• [TASK INSTRUCTIONS] Return the complete listing exactly as it reads, with each picture removed.
** Opening EXTRACTED RECORDS block **
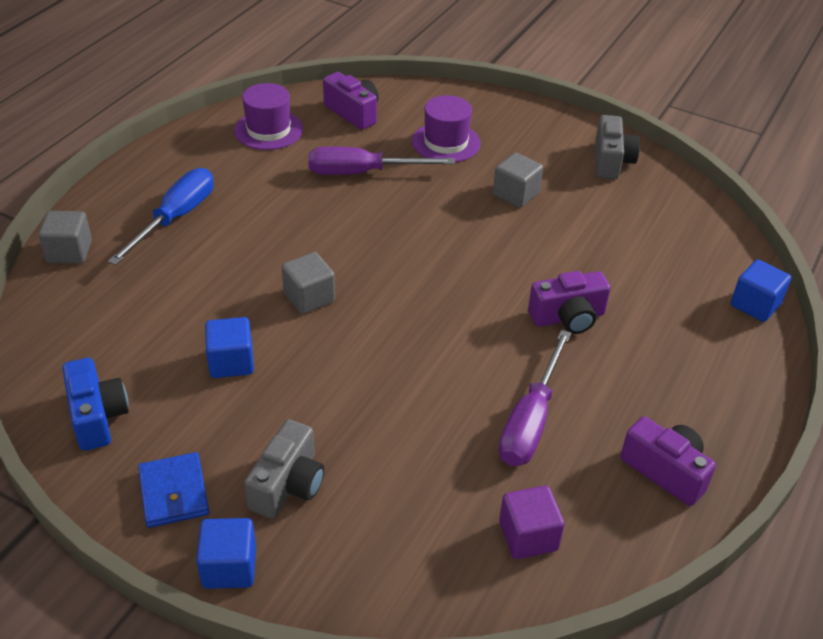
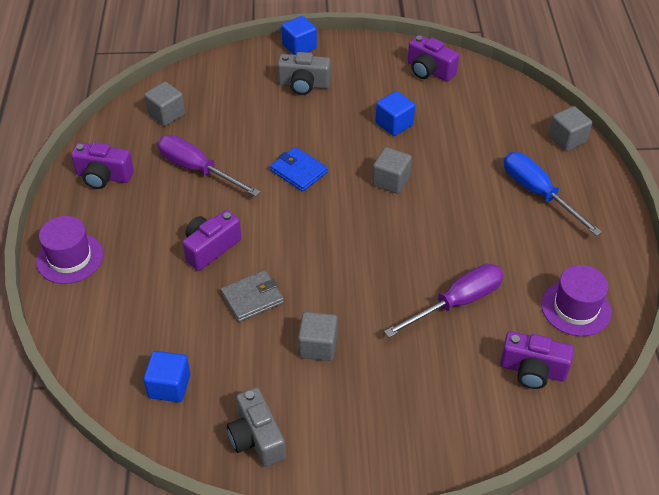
camera: 150 degrees right, 5 degrees up
(97, 416) = (429, 71): blue camera -> purple camera
(174, 493) = (354, 59): blue wallet -> blue wallet (298, 171)
(176, 218) = (538, 193): blue screwdriver -> blue screwdriver turned 150 degrees clockwise
(288, 485) = (304, 85): grey camera -> grey camera turned 75 degrees counterclockwise
(446, 142) = (421, 377): purple hat -> purple hat (70, 258)
(528, 536) = (166, 114): purple cube -> grey cube
(530, 421) = (197, 169): purple screwdriver -> purple screwdriver turned 45 degrees counterclockwise
(552, 253) = (252, 298): none -> grey wallet
(755, 305) = (73, 327): blue cube -> blue cube (169, 386)

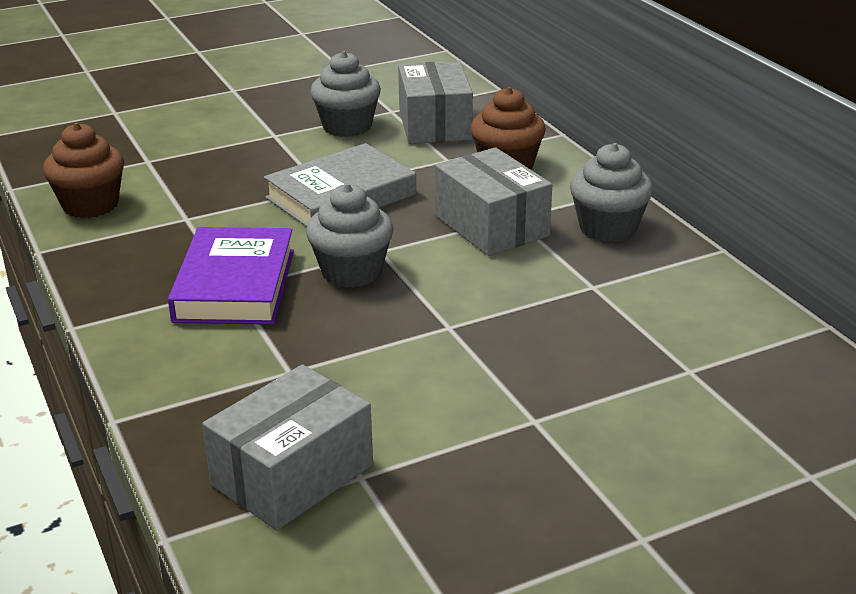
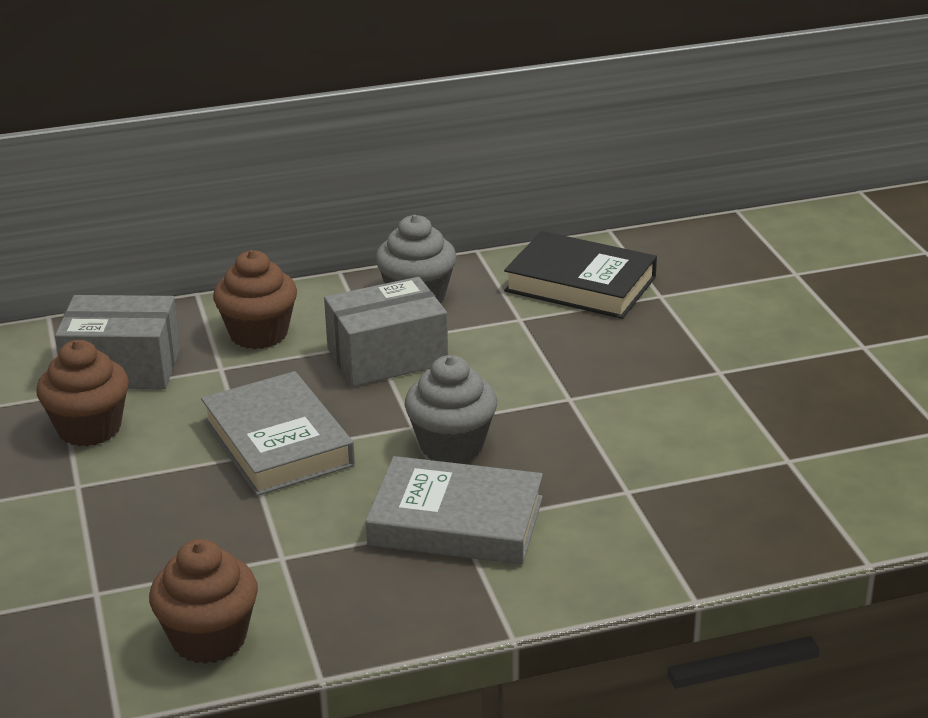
camera: 80 degrees left, 0 degrees up
(235, 285) = (456, 521): purple book -> grey book
(292, 475) = (785, 494): grey box -> none
(347, 127) = (89, 428): grey cupcake -> brown cupcake
(685, 316) = (580, 284): none -> black book

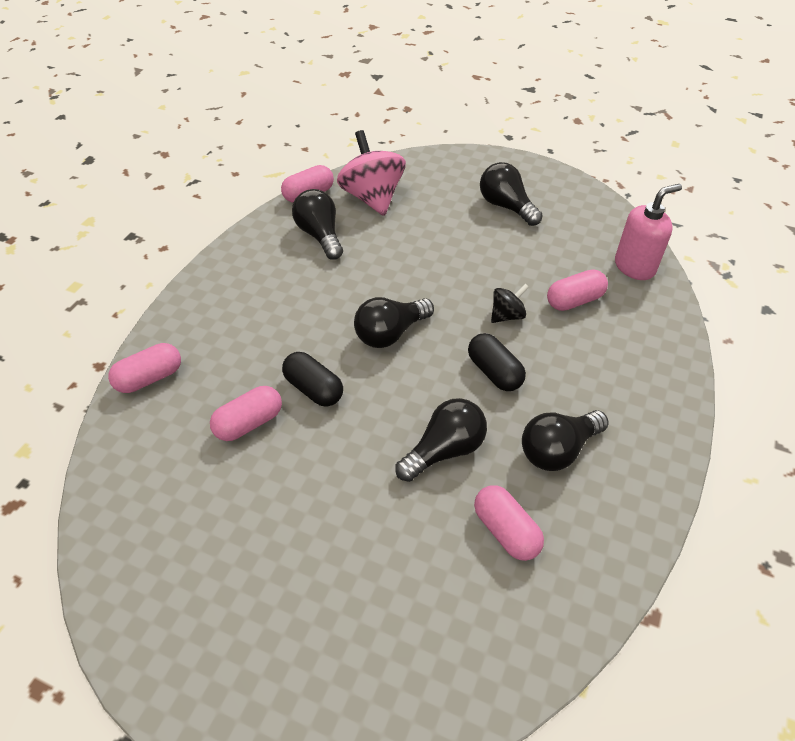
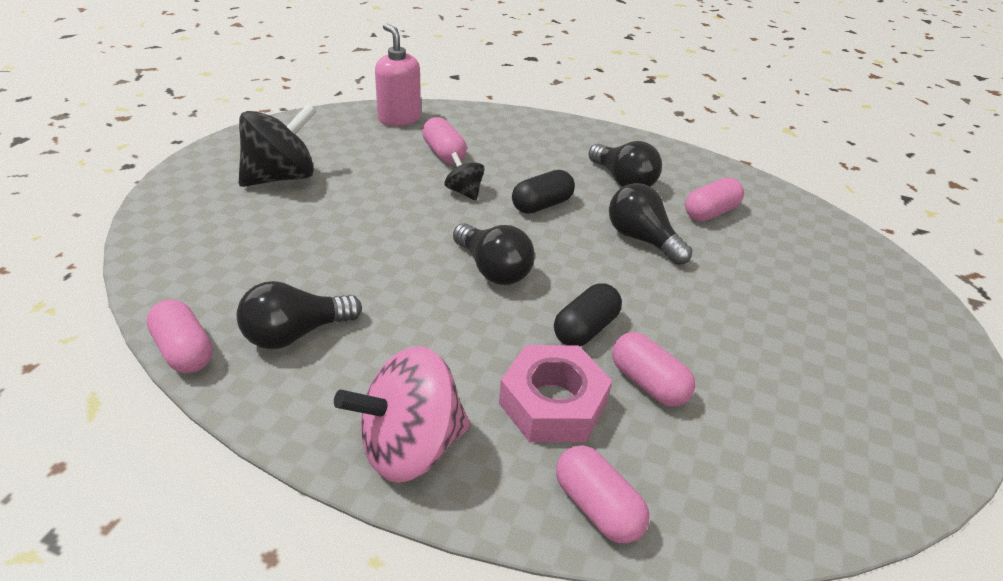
camera: 95 degrees left, 10 degrees down
(238, 362) = (553, 403): none -> pink nut
(372, 197) = (220, 282): pink spinning top -> pink spinning top (410, 446)
(506, 206) = (281, 177): black light bulb -> black spinning top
** Closing EXTRACTED RECORDS block **
• [REPLY TO THE TASK]
camera: 150 degrees right, 5 degrees up
(97, 416) = (429, 71): blue camera -> purple camera
(174, 493) = (354, 59): blue wallet -> blue wallet (298, 171)
(176, 218) = (538, 193): blue screwdriver -> blue screwdriver turned 150 degrees clockwise
(288, 485) = (304, 85): grey camera -> grey camera turned 75 degrees counterclockwise
(446, 142) = (421, 377): purple hat -> purple hat (70, 258)
(528, 536) = (166, 114): purple cube -> grey cube
(530, 421) = (197, 169): purple screwdriver -> purple screwdriver turned 45 degrees counterclockwise
(552, 253) = (252, 298): none -> grey wallet
(755, 305) = (73, 327): blue cube -> blue cube (169, 386)

camera: 80 degrees left, 0 degrees up
(235, 285) = (456, 521): purple book -> grey book
(292, 475) = (785, 494): grey box -> none
(347, 127) = (89, 428): grey cupcake -> brown cupcake
(685, 316) = (580, 284): none -> black book

camera: 95 degrees left, 10 degrees down
(238, 362) = (553, 403): none -> pink nut
(372, 197) = (220, 282): pink spinning top -> pink spinning top (410, 446)
(506, 206) = (281, 177): black light bulb -> black spinning top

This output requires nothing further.